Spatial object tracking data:
--- --- ---
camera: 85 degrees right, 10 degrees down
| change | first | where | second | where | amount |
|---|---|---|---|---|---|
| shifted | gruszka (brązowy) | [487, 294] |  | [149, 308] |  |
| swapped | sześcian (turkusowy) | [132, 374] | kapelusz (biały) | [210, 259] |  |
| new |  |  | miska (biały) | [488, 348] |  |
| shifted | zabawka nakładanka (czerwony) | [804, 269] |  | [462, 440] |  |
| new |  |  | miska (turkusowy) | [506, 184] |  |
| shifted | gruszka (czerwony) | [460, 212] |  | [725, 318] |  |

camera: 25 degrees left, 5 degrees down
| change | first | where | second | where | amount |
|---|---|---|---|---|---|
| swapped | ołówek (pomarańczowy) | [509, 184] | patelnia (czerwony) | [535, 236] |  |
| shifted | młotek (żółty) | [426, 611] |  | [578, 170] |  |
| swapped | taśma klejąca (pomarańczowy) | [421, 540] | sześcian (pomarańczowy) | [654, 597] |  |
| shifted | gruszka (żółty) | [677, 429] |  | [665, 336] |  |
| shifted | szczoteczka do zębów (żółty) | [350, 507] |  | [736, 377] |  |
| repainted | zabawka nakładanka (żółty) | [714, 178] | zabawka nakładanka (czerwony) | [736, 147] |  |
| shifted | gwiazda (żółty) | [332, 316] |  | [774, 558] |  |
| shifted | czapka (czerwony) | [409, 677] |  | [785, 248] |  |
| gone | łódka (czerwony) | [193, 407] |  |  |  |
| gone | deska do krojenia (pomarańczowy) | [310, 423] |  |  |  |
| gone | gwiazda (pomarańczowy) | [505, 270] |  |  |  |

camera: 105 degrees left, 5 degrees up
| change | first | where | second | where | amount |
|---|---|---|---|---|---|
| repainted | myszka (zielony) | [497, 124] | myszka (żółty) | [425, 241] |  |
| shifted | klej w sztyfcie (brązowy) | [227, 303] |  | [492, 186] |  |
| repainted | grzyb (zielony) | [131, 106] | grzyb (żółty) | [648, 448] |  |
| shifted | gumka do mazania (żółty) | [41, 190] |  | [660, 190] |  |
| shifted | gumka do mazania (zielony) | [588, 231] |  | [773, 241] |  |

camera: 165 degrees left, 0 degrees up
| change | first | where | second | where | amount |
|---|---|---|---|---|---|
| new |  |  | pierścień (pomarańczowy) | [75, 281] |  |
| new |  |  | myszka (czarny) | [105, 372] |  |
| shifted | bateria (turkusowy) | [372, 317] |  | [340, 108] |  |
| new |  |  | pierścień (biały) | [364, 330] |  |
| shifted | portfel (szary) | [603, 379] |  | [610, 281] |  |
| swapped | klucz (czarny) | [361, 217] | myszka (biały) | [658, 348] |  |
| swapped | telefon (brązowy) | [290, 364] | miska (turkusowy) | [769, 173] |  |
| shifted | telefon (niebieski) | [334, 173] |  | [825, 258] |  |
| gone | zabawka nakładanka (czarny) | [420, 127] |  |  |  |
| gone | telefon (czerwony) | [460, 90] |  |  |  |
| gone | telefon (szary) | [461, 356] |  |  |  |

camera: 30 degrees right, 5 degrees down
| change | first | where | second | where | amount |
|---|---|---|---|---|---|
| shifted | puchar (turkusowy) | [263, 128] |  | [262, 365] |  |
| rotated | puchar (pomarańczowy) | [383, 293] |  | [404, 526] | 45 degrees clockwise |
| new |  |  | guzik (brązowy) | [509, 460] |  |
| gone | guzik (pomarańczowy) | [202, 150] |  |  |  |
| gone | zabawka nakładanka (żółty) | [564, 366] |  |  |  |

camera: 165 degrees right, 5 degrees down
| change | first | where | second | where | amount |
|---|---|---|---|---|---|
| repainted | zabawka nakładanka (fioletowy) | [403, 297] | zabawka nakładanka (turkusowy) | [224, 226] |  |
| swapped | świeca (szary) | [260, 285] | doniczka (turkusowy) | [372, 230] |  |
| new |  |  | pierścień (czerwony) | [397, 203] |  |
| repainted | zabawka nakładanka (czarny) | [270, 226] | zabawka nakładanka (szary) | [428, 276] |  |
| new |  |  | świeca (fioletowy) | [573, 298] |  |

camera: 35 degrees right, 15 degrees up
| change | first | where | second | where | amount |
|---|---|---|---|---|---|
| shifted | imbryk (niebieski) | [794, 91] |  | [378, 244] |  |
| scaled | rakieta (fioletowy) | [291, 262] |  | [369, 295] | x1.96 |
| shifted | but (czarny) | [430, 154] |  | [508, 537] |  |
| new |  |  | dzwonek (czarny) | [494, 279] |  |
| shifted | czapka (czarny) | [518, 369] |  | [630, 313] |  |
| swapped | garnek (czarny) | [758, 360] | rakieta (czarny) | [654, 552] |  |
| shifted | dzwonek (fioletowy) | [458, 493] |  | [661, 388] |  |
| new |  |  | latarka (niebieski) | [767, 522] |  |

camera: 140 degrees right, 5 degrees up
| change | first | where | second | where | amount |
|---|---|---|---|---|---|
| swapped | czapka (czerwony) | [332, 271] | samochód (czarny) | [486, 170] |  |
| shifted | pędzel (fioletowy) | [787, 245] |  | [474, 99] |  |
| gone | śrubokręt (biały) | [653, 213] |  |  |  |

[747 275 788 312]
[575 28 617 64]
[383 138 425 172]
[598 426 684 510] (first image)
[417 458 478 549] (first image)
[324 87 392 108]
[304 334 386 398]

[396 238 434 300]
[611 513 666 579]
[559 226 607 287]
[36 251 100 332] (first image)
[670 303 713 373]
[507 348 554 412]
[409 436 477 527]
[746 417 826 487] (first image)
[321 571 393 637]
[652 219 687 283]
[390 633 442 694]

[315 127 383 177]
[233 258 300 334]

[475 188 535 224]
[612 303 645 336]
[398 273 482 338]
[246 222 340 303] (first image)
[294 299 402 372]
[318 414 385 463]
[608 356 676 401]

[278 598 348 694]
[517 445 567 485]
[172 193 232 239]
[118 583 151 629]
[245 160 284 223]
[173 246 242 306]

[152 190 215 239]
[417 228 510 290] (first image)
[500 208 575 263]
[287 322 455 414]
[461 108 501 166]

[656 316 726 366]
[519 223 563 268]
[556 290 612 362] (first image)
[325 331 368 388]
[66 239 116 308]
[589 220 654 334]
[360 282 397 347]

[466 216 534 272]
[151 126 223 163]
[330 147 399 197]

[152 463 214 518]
--- --- ---
## DIRECTIONS FOR THIS TASK
An exact copy of every entry is the expected result.

## RESPONSE TO THIS EXERCISE
camera: 85 degrees right, 10 degrees down
| change | first | where | second | where | amount |
|---|---|---|---|---|---|
| shifted | gruszka (brązowy) | [487, 294] |  | [149, 308] |  |
| swapped | sześcian (turkusowy) | [132, 374] | kapelusz (biały) | [210, 259] |  |
| new |  |  | miska (biały) | [488, 348] |  |
| shifted | zabawka nakładanka (czerwony) | [804, 269] |  | [462, 440] |  |
| new |  |  | miska (turkusowy) | [506, 184] |  |
| shifted | gruszka (czerwony) | [460, 212] |  | [725, 318] |  |

camera: 25 degrees left, 5 degrees down
| change | first | where | second | where | amount |
|---|---|---|---|---|---|
| swapped | ołówek (pomarańczowy) | [509, 184] | patelnia (czerwony) | [535, 236] |  |
| shifted | młotek (żółty) | [426, 611] |  | [578, 170] |  |
| swapped | taśma klejąca (pomarańczowy) | [421, 540] | sześcian (pomarańczowy) | [654, 597] |  |
| shifted | gruszka (żółty) | [677, 429] |  | [665, 336] |  |
| shifted | szczoteczka do zębów (żółty) | [350, 507] |  | [736, 377] |  |
| repainted | zabawka nakładanka (żółty) | [714, 178] | zabawka nakładanka (czerwony) | [736, 147] |  |
| shifted | gwiazda (żółty) | [332, 316] |  | [774, 558] |  |
| shifted | czapka (czerwony) | [409, 677] |  | [785, 248] |  |
| gone | łódka (czerwony) | [193, 407] |  |  |  |
| gone | deska do krojenia (pomarańczowy) | [310, 423] |  |  |  |
| gone | gwiazda (pomarańczowy) | [505, 270] |  |  |  |

camera: 105 degrees left, 5 degrees up
| change | first | where | second | where | amount |
|---|---|---|---|---|---|
| repainted | myszka (zielony) | [497, 124] | myszka (żółty) | [425, 241] |  |
| shifted | klej w sztyfcie (brązowy) | [227, 303] |  | [492, 186] |  |
| repainted | grzyb (zielony) | [131, 106] | grzyb (żółty) | [648, 448] |  |
| shifted | gumka do mazania (żółty) | [41, 190] |  | [660, 190] |  |
| shifted | gumka do mazania (zielony) | [588, 231] |  | [773, 241] |  |

camera: 165 degrees left, 0 degrees up
| change | first | where | second | where | amount |
|---|---|---|---|---|---|
| new |  |  | pierścień (pomarańczowy) | [75, 281] |  |
| new |  |  | myszka (czarny) | [105, 372] |  |
| shifted | bateria (turkusowy) | [372, 317] |  | [340, 108] |  |
| new |  |  | pierścień (biały) | [364, 330] |  |
| shifted | portfel (szary) | [603, 379] |  | [610, 281] |  |
| swapped | klucz (czarny) | [361, 217] | myszka (biały) | [658, 348] |  |
| swapped | telefon (brązowy) | [290, 364] | miska (turkusowy) | [769, 173] |  |
| shifted | telefon (niebieski) | [334, 173] |  | [825, 258] |  |
| gone | zabawka nakładanka (czarny) | [420, 127] |  |  |  |
| gone | telefon (czerwony) | [460, 90] |  |  |  |
| gone | telefon (szary) | [461, 356] |  |  |  |

camera: 30 degrees right, 5 degrees down
| change | first | where | second | where | amount |
|---|---|---|---|---|---|
| shifted | puchar (turkusowy) | [263, 128] |  | [262, 365] |  |
| rotated | puchar (pomarańczowy) | [383, 293] |  | [404, 526] | 45 degrees clockwise |
| new |  |  | guzik (brązowy) | [509, 460] |  |
| gone | guzik (pomarańczowy) | [202, 150] |  |  |  |
| gone | zabawka nakładanka (żółty) | [564, 366] |  |  |  |

camera: 165 degrees right, 5 degrees down
| change | first | where | second | where | amount |
|---|---|---|---|---|---|
| repainted | zabawka nakładanka (fioletowy) | [403, 297] | zabawka nakładanka (turkusowy) | [224, 226] |  |
| swapped | świeca (szary) | [260, 285] | doniczka (turkusowy) | [372, 230] |  |
| new |  |  | pierścień (czerwony) | [397, 203] |  |
| repainted | zabawka nakładanka (czarny) | [270, 226] | zabawka nakładanka (szary) | [428, 276] |  |
| new |  |  | świeca (fioletowy) | [573, 298] |  |

camera: 35 degrees right, 15 degrees up
| change | first | where | second | where | amount |
|---|---|---|---|---|---|
| shifted | imbryk (niebieski) | [794, 91] |  | [378, 244] |  |
| scaled | rakieta (fioletowy) | [291, 262] |  | [369, 295] | x1.96 |
| shifted | but (czarny) | [430, 154] |  | [508, 537] |  |
| new |  |  | dzwonek (czarny) | [494, 279] |  |
| shifted | czapka (czarny) | [518, 369] |  | [630, 313] |  |
| swapped | garnek (czarny) | [758, 360] | rakieta (czarny) | [654, 552] |  |
| shifted | dzwonek (fioletowy) | [458, 493] |  | [661, 388] |  |
| new |  |  | latarka (niebieski) | [767, 522] |  |

camera: 140 degrees right, 5 degrees up
| change | first | where | second | where | amount |
|---|---|---|---|---|---|
| swapped | czapka (czerwony) | [332, 271] | samochód (czarny) | [486, 170] |  |
| shifted | pędzel (fioletowy) | [787, 245] |  | [474, 99] |  |
| gone | śrubokręt (biały) | [653, 213] |  |  |  |

[747 275 788 312]
[575 28 617 64]
[383 138 425 172]
[598 426 684 510] (first image)
[417 458 478 549] (first image)
[324 87 392 108]
[304 334 386 398]

[396 238 434 300]
[611 513 666 579]
[559 226 607 287]
[36 251 100 332] (first image)
[670 303 713 373]
[507 348 554 412]
[409 436 477 527]
[746 417 826 487] (first image)
[321 571 393 637]
[652 219 687 283]
[390 633 442 694]

[315 127 383 177]
[233 258 300 334]

[475 188 535 224]
[612 303 645 336]
[398 273 482 338]
[246 222 340 303] (first image)
[294 299 402 372]
[318 414 385 463]
[608 356 676 401]

[278 598 348 694]
[517 445 567 485]
[172 193 232 239]
[118 583 151 629]
[245 160 284 223]
[173 246 242 306]

[152 190 215 239]
[417 228 510 290] (first image)
[500 208 575 263]
[287 322 455 414]
[461 108 501 166]

[656 316 726 366]
[519 223 563 268]
[556 290 612 362] (first image)
[325 331 368 388]
[66 239 116 308]
[589 220 654 334]
[360 282 397 347]

[466 216 534 272]
[151 126 223 163]
[330 147 399 197]

[152 463 214 518]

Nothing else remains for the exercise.